__The input__:
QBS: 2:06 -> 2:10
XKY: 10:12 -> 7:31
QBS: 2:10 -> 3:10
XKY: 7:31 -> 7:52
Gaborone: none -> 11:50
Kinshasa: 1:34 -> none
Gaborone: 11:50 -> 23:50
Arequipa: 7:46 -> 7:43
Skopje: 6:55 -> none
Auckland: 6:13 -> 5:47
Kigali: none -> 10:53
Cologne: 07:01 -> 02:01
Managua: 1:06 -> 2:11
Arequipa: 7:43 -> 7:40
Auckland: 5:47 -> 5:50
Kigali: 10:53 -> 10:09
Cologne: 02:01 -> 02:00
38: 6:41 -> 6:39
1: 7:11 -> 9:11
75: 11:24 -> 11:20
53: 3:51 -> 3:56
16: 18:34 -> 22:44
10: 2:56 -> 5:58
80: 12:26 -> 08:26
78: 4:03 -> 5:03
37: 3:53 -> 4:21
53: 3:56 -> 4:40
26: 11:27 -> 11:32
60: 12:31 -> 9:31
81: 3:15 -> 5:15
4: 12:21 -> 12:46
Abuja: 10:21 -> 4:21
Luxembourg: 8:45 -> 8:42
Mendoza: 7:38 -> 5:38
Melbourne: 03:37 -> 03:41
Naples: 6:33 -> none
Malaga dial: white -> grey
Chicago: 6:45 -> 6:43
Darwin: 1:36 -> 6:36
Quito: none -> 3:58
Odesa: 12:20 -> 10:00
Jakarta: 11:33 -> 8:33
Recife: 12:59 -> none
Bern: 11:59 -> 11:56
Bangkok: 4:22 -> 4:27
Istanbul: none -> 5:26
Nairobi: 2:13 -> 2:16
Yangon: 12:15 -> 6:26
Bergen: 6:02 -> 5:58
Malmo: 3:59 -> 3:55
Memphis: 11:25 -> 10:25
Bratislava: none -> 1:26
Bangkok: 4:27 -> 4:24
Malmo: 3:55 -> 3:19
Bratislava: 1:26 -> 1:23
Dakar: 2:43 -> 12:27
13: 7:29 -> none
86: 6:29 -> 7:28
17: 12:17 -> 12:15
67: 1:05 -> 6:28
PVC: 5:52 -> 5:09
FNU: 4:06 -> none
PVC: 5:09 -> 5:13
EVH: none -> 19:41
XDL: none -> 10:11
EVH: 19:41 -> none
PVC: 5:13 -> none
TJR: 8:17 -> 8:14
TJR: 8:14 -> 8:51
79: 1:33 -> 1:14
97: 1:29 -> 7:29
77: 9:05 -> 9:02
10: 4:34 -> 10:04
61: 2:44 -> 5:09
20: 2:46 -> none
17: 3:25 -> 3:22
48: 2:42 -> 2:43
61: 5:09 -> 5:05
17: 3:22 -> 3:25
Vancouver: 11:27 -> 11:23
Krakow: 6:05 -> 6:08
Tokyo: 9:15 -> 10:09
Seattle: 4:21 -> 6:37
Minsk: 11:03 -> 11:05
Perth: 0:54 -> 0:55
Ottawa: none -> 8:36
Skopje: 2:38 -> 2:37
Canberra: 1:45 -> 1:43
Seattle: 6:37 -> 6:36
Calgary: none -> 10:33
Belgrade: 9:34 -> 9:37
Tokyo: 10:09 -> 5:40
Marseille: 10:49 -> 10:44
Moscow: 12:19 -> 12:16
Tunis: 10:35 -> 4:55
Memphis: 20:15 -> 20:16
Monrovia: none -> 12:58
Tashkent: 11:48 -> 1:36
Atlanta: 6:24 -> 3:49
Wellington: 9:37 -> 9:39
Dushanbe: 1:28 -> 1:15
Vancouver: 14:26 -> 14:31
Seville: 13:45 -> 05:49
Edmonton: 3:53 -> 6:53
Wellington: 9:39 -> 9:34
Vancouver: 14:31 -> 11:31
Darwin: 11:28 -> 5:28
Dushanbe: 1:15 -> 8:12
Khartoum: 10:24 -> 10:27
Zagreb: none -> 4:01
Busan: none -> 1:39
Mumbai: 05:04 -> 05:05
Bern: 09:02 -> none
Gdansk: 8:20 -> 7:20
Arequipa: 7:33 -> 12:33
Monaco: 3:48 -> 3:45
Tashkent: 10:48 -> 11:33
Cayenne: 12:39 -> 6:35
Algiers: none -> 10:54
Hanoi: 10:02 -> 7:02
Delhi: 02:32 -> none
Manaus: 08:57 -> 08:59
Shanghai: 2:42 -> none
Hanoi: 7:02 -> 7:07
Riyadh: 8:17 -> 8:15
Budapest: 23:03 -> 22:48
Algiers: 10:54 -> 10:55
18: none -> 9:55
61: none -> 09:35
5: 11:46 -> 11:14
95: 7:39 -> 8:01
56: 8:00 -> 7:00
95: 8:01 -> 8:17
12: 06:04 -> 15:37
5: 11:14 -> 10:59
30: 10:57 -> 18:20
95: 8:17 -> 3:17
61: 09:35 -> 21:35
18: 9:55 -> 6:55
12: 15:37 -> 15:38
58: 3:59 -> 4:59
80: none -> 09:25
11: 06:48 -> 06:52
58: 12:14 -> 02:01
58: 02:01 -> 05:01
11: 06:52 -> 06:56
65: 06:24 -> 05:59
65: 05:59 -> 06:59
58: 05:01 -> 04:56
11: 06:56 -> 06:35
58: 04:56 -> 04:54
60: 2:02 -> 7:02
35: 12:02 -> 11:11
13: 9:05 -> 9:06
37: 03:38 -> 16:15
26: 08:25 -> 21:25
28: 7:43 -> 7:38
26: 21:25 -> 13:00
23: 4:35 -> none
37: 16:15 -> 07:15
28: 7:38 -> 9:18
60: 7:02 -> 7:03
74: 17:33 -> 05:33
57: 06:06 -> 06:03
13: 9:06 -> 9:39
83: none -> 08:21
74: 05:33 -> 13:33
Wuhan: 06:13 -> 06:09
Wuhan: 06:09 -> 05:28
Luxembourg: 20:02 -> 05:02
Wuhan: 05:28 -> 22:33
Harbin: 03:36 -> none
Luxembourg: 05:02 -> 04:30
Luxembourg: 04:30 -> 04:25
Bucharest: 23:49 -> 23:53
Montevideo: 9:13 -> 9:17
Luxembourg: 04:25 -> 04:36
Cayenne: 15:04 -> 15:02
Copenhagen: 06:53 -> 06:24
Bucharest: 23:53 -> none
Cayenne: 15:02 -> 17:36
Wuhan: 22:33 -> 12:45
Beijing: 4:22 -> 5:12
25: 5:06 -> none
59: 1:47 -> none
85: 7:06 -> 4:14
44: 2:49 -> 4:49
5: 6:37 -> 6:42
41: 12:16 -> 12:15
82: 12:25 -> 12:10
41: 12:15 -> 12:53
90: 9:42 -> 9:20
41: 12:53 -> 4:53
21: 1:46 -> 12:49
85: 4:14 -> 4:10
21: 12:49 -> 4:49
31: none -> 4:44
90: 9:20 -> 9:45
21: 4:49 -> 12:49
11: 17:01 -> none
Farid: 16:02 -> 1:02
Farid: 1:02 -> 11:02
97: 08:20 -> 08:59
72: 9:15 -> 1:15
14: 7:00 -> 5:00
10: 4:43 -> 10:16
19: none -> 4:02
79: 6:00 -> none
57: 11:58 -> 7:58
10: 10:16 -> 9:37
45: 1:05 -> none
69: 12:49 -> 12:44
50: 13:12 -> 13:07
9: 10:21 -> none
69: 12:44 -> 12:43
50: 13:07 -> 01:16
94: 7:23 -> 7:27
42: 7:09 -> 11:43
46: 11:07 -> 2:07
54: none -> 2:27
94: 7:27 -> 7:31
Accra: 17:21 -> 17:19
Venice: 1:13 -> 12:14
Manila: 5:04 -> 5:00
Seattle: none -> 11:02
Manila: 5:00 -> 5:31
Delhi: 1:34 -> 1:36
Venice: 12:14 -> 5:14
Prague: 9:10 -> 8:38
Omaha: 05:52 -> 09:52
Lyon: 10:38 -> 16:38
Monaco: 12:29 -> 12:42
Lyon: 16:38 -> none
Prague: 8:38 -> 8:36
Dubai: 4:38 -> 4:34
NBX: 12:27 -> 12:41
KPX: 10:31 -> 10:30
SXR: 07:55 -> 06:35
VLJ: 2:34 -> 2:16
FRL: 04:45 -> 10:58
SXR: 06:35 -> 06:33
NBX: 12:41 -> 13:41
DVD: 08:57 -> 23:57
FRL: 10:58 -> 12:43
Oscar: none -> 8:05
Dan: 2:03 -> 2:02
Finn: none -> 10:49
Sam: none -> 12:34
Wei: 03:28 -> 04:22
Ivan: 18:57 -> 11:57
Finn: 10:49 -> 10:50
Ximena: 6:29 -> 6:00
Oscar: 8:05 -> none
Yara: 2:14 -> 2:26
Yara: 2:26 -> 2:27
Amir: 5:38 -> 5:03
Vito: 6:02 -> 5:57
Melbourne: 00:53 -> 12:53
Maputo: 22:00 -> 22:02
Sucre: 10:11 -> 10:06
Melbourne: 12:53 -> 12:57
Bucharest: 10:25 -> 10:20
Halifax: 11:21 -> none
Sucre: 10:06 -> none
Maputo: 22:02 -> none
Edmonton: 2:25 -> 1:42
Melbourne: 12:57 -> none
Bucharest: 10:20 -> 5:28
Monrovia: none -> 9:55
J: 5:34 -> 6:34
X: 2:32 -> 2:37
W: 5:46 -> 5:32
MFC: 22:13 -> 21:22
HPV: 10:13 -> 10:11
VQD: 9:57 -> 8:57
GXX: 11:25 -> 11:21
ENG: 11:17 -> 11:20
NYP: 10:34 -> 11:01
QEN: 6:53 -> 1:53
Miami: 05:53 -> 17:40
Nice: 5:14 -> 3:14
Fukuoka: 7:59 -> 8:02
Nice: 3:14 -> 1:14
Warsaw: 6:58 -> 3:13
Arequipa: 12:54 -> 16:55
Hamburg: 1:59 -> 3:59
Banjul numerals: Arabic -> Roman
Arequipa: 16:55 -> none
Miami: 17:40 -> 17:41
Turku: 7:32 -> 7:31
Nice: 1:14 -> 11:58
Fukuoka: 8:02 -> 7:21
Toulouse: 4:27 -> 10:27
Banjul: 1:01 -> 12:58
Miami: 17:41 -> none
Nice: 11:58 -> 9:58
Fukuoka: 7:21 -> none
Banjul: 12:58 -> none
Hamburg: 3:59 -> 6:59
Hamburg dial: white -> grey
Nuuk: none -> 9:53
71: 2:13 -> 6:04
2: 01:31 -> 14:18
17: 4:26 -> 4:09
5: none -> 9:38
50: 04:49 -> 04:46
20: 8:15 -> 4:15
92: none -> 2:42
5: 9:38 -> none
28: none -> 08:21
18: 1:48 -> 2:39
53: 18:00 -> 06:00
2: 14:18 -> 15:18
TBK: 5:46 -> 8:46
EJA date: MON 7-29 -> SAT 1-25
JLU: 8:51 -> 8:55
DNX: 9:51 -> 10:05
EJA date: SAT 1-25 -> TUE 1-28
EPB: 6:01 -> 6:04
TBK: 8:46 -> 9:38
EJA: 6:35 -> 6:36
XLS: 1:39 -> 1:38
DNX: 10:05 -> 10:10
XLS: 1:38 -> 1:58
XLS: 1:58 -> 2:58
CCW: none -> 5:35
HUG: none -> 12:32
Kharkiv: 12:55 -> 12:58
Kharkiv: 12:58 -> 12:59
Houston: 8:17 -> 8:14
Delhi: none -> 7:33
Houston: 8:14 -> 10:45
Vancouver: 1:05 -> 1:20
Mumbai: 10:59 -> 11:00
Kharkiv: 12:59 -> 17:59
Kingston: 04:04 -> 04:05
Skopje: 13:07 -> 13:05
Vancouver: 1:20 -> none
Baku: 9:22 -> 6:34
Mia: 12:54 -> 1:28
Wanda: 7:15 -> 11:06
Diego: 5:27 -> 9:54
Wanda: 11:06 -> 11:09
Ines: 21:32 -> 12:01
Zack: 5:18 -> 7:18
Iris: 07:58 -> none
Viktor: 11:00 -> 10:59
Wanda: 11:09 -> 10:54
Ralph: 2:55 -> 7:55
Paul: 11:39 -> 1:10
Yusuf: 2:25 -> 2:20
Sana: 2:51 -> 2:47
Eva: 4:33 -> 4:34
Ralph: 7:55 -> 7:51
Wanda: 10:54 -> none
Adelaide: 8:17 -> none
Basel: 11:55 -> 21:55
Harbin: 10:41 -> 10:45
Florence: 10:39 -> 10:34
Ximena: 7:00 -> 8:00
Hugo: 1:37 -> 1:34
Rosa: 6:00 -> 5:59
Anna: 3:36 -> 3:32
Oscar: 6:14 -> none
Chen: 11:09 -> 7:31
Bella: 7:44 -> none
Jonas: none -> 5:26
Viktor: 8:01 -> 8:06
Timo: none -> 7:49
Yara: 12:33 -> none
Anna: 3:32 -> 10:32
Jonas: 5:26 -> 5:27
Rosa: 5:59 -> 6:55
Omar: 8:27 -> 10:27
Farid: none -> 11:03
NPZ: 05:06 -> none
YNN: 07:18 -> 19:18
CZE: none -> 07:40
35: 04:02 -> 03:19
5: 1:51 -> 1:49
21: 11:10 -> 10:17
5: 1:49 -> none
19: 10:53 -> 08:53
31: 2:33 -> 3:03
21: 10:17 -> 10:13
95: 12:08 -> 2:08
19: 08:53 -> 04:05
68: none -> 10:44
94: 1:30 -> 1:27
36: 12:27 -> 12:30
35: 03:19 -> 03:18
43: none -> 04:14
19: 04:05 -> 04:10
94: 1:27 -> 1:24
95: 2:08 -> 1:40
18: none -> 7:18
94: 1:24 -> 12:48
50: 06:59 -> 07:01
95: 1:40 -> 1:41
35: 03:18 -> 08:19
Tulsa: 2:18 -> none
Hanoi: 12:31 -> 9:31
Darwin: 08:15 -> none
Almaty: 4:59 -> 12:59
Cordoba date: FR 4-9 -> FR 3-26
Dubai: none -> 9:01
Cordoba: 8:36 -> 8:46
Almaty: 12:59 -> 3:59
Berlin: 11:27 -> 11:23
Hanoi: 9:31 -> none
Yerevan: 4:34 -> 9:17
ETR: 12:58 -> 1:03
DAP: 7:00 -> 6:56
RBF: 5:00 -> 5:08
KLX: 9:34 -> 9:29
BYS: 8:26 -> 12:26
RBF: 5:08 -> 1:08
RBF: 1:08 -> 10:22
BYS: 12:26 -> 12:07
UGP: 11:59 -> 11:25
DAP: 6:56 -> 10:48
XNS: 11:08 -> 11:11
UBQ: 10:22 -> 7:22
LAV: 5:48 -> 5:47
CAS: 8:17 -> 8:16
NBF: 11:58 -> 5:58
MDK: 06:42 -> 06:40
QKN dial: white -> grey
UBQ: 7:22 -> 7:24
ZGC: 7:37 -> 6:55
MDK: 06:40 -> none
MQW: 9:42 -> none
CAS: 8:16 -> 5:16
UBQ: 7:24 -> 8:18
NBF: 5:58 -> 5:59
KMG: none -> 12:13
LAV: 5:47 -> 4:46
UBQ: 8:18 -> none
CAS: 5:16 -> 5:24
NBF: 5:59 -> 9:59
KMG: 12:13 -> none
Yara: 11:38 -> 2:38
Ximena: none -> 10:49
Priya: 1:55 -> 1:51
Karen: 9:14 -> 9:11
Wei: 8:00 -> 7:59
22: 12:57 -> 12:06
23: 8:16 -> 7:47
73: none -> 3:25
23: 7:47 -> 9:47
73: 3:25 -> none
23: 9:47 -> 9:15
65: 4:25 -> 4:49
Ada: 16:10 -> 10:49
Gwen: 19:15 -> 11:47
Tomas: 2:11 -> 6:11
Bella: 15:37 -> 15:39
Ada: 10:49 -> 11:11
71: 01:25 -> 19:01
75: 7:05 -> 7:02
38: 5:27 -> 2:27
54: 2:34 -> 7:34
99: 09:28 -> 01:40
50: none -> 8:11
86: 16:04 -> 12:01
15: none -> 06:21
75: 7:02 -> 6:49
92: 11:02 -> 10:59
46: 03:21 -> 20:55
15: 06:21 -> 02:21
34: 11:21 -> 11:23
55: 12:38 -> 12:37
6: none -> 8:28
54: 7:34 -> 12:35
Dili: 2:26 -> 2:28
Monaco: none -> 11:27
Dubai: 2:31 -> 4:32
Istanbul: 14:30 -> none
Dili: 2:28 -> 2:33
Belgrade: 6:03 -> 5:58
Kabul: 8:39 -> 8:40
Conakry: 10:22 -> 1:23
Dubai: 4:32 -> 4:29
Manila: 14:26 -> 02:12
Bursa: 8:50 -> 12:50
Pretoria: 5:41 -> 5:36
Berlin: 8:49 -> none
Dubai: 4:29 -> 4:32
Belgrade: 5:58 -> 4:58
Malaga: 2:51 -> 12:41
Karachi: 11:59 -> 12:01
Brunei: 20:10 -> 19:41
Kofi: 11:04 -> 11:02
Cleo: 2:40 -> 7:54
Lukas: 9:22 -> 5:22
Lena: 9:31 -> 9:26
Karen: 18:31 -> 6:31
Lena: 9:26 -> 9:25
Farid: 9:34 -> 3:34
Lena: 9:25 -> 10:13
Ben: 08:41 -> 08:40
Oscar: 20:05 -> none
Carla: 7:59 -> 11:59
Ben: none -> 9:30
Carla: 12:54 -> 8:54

__Directions__: Update the records starting at the first line and ending at the line that contains "Tashkent: 11:48 -> 1:36", replacing "Tokyo" with "Osaka" and changing nothing else. Give back only those lines.

__Response to the exercise__:
QBS: 2:06 -> 2:10
XKY: 10:12 -> 7:31
QBS: 2:10 -> 3:10
XKY: 7:31 -> 7:52
Gaborone: none -> 11:50
Kinshasa: 1:34 -> none
Gaborone: 11:50 -> 23:50
Arequipa: 7:46 -> 7:43
Skopje: 6:55 -> none
Auckland: 6:13 -> 5:47
Kigali: none -> 10:53
Cologne: 07:01 -> 02:01
Managua: 1:06 -> 2:11
Arequipa: 7:43 -> 7:40
Auckland: 5:47 -> 5:50
Kigali: 10:53 -> 10:09
Cologne: 02:01 -> 02:00
38: 6:41 -> 6:39
1: 7:11 -> 9:11
75: 11:24 -> 11:20
53: 3:51 -> 3:56
16: 18:34 -> 22:44
10: 2:56 -> 5:58
80: 12:26 -> 08:26
78: 4:03 -> 5:03
37: 3:53 -> 4:21
53: 3:56 -> 4:40
26: 11:27 -> 11:32
60: 12:31 -> 9:31
81: 3:15 -> 5:15
4: 12:21 -> 12:46
Abuja: 10:21 -> 4:21
Luxembourg: 8:45 -> 8:42
Mendoza: 7:38 -> 5:38
Melbourne: 03:37 -> 03:41
Naples: 6:33 -> none
Malaga dial: white -> grey
Chicago: 6:45 -> 6:43
Darwin: 1:36 -> 6:36
Quito: none -> 3:58
Odesa: 12:20 -> 10:00
Jakarta: 11:33 -> 8:33
Recife: 12:59 -> none
Bern: 11:59 -> 11:56
Bangkok: 4:22 -> 4:27
Istanbul: none -> 5:26
Nairobi: 2:13 -> 2:16
Yangon: 12:15 -> 6:26
Bergen: 6:02 -> 5:58
Malmo: 3:59 -> 3:55
Memphis: 11:25 -> 10:25
Bratislava: none -> 1:26
Bangkok: 4:27 -> 4:24
Malmo: 3:55 -> 3:19
Bratislava: 1:26 -> 1:23
Dakar: 2:43 -> 12:27
13: 7:29 -> none
86: 6:29 -> 7:28
17: 12:17 -> 12:15
67: 1:05 -> 6:28
PVC: 5:52 -> 5:09
FNU: 4:06 -> none
PVC: 5:09 -> 5:13
EVH: none -> 19:41
XDL: none -> 10:11
EVH: 19:41 -> none
PVC: 5:13 -> none
TJR: 8:17 -> 8:14
TJR: 8:14 -> 8:51
79: 1:33 -> 1:14
97: 1:29 -> 7:29
77: 9:05 -> 9:02
10: 4:34 -> 10:04
61: 2:44 -> 5:09
20: 2:46 -> none
17: 3:25 -> 3:22
48: 2:42 -> 2:43
61: 5:09 -> 5:05
17: 3:22 -> 3:25
Vancouver: 11:27 -> 11:23
Krakow: 6:05 -> 6:08
Osaka: 9:15 -> 10:09
Seattle: 4:21 -> 6:37
Minsk: 11:03 -> 11:05
Perth: 0:54 -> 0:55
Ottawa: none -> 8:36
Skopje: 2:38 -> 2:37
Canberra: 1:45 -> 1:43
Seattle: 6:37 -> 6:36
Calgary: none -> 10:33
Belgrade: 9:34 -> 9:37
Osaka: 10:09 -> 5:40
Marseille: 10:49 -> 10:44
Moscow: 12:19 -> 12:16
Tunis: 10:35 -> 4:55
Memphis: 20:15 -> 20:16
Monrovia: none -> 12:58
Tashkent: 11:48 -> 1:36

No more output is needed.